-- Supplied records follows --

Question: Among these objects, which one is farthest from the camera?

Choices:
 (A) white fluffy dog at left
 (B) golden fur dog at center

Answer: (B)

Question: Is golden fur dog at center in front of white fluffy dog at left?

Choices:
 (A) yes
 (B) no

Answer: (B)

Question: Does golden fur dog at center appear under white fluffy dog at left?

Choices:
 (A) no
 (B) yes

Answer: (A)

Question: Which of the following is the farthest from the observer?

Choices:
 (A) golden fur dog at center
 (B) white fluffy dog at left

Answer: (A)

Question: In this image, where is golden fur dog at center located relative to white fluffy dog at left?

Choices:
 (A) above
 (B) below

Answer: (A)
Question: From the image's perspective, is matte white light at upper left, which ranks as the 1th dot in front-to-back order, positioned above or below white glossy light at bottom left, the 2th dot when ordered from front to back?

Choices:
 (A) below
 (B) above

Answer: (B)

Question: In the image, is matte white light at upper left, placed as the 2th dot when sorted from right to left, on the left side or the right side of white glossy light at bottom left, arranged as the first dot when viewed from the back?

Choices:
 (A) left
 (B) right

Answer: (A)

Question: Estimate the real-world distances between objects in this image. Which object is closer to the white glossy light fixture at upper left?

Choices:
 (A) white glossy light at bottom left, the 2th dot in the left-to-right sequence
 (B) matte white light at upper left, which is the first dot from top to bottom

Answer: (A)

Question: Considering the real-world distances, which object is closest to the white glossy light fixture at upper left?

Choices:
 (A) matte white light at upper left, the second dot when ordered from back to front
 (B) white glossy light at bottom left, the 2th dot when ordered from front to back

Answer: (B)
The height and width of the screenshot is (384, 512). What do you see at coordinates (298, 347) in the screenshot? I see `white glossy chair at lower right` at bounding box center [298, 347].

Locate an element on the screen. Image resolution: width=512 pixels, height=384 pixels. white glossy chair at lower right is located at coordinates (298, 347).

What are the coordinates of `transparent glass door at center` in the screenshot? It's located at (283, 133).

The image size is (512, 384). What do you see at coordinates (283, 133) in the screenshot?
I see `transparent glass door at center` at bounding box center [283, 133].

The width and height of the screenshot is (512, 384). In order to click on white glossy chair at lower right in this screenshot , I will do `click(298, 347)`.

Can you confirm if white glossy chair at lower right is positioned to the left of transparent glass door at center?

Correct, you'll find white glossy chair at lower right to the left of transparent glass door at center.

-- Supplied records concluded --

Your assignment → Return each line of the listing above that contains the word "ordered". Case must match.

The completed task →
Question: From the image's perspective, is matte white light at upper left, which ranks as the 1th dot in front-to-back order, positioned above or below white glossy light at bottom left, the 2th dot when ordered from front to back?
 (A) matte white light at upper left, the second dot when ordered from back to front
 (B) white glossy light at bottom left, the 2th dot when ordered from front to back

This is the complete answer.